__What you need to do__.
Could you transcribe all of the data exactly and skip any pictures?

[Collected data]
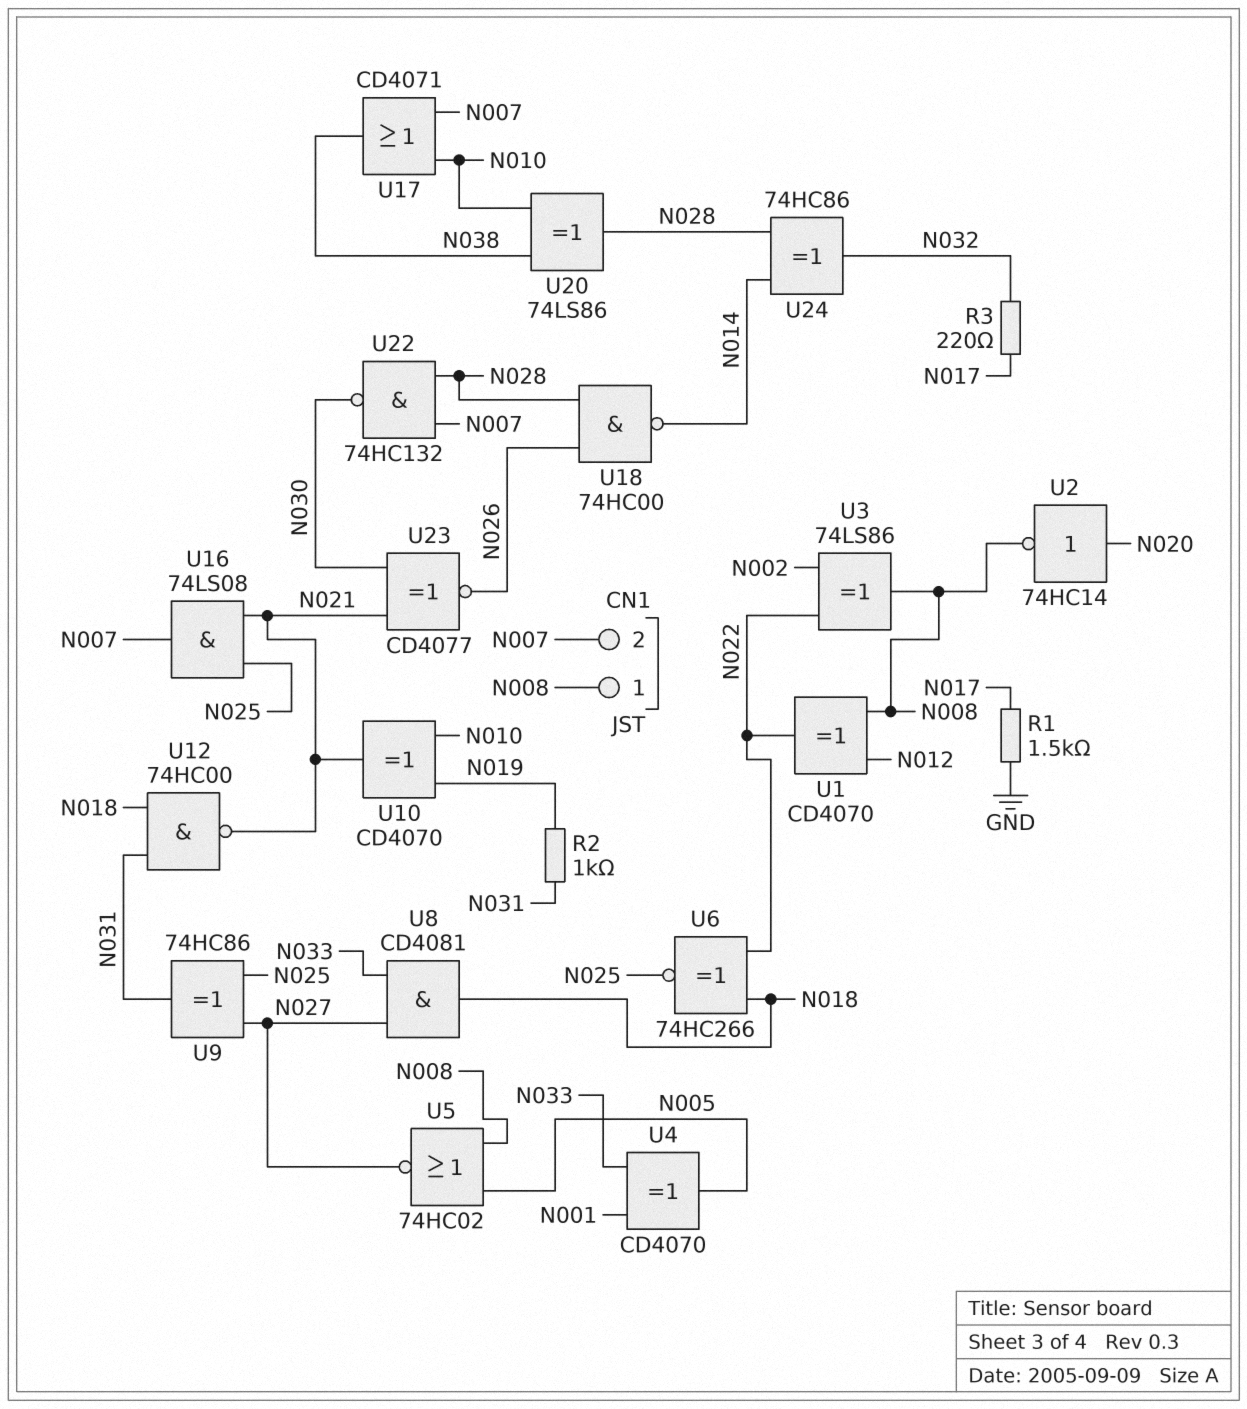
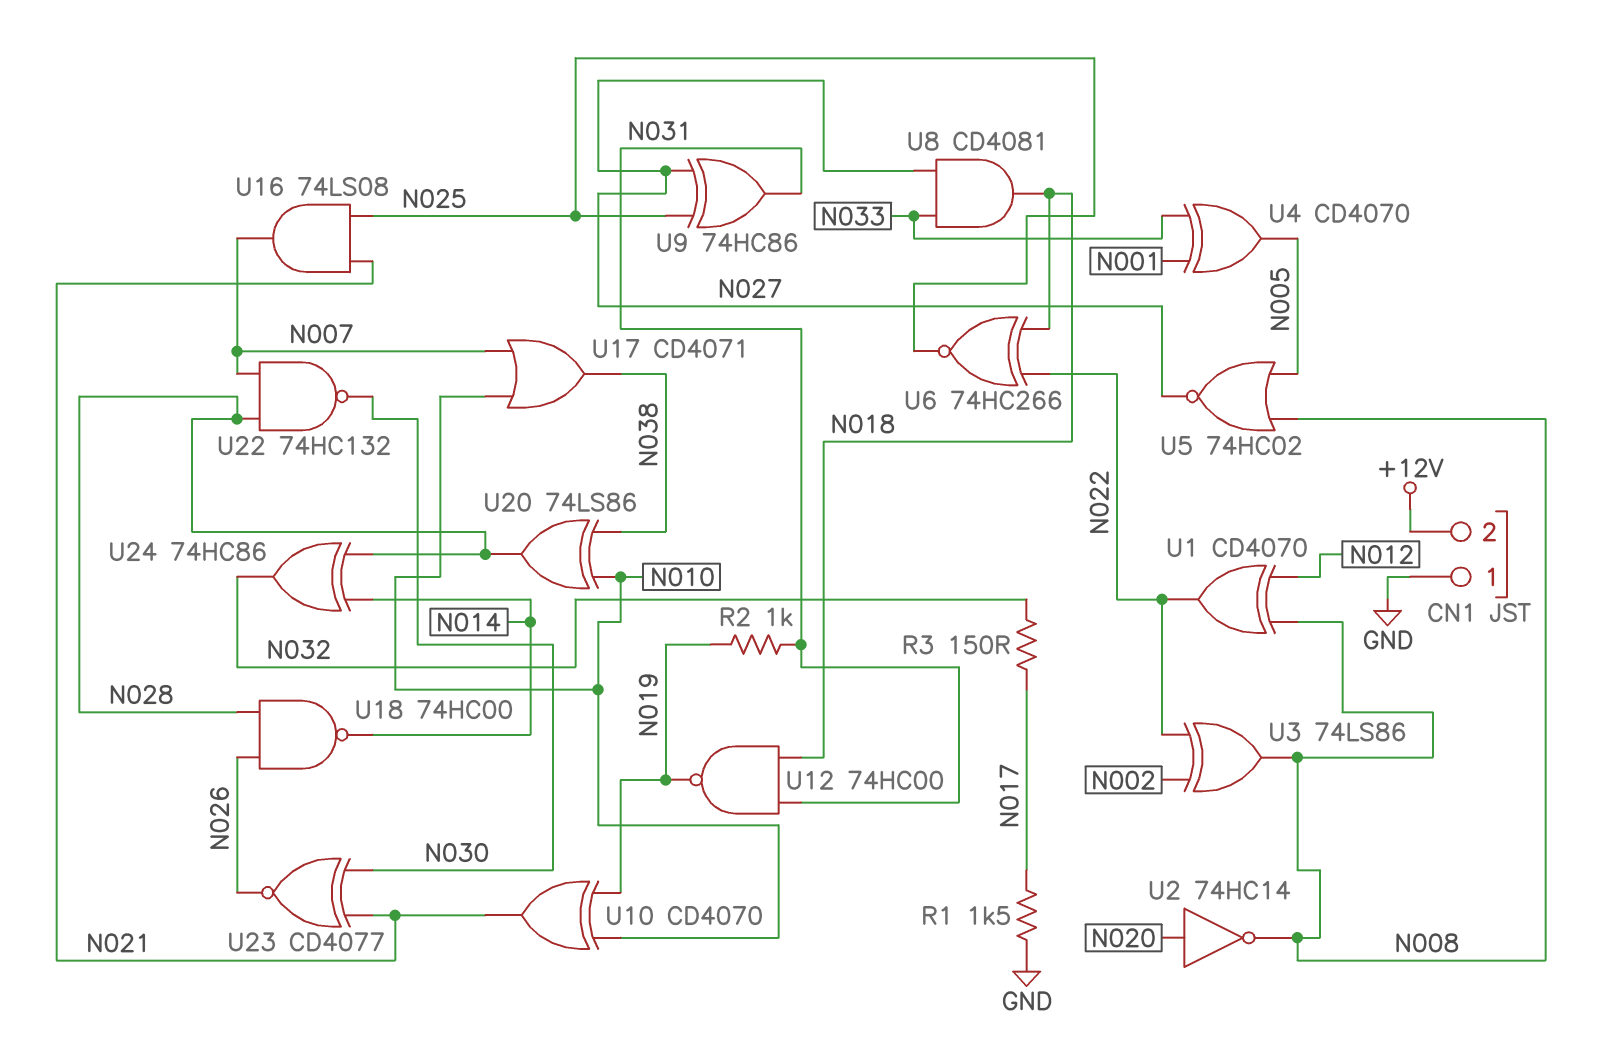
CN1 pin 1: N008 -> GND
CN1 pin 2: N007 -> +12V
R3: 220 (N017, N032) -> 150 (N017, N032)
U12: NAND 74HC00 (in N018, in N031, out N021) -> NAND 74HC00 (in N018, in N031, out N019)

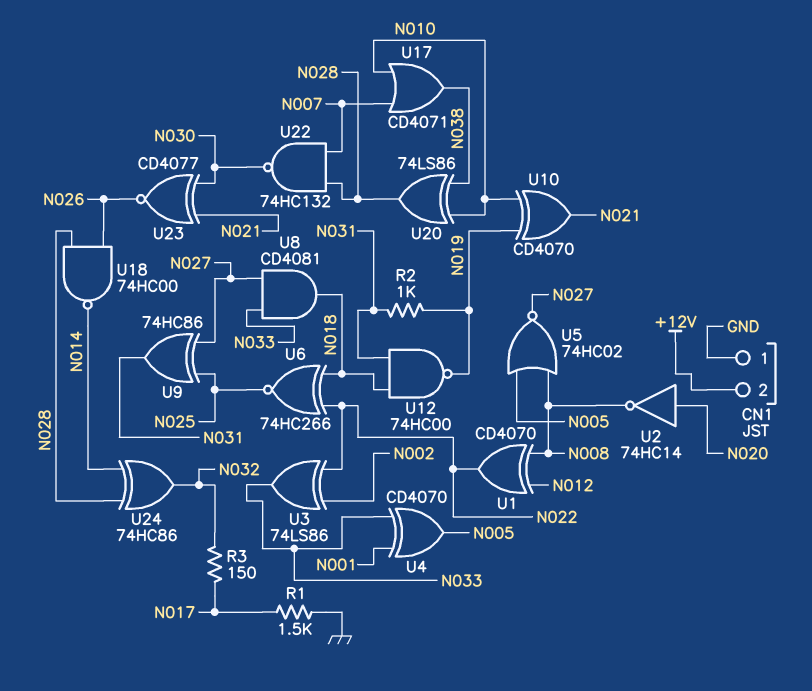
U3: XOR 74LS86 (in N002, in N022, out N008) -> XOR 74LS86 (in N002, in N022, out N033)
U16: AND 74LS08 (in N021, in N025, out N007) -> none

__Result of the exercise__.
CN1 pin 1: N008 -> GND
CN1 pin 2: N007 -> +12V
R3: 220 (N017, N032) -> 150 (N017, N032)
U12: NAND 74HC00 (in N018, in N031, out N021) -> NAND 74HC00 (in N018, in N031, out N019)

U3: XOR 74LS86 (in N002, in N022, out N008) -> XOR 74LS86 (in N002, in N022, out N033)
U16: AND 74LS08 (in N021, in N025, out N007) -> none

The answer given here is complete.